### Directions for this task
Give the listing again in full and exactly, apart from its pictures.

### Data segment
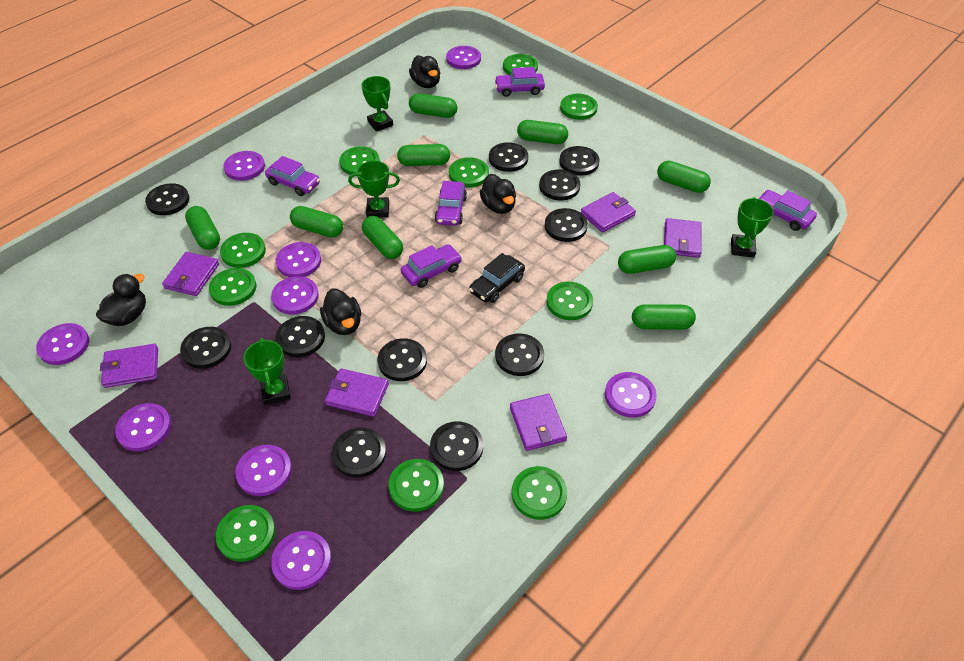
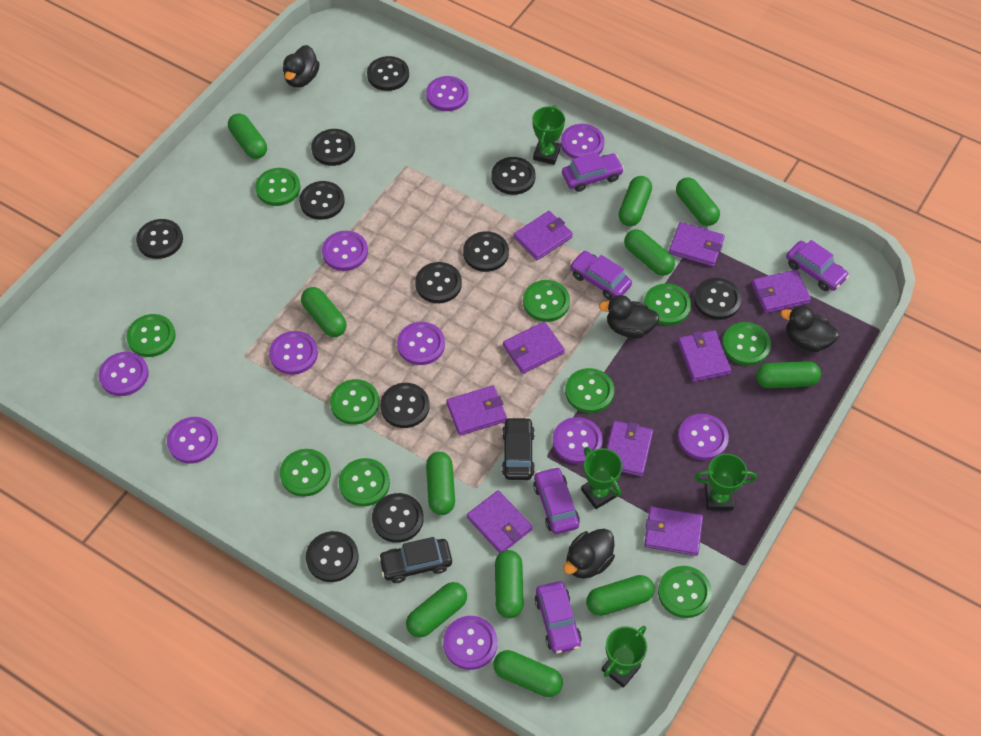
black car: 1 -> 2
green capsule: 9 -> 11
purple button: 9 -> 10
purple wallet: 6 -> 9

### Exercise result
black car: 1 -> 2
green capsule: 9 -> 11
purple button: 9 -> 10
purple wallet: 6 -> 9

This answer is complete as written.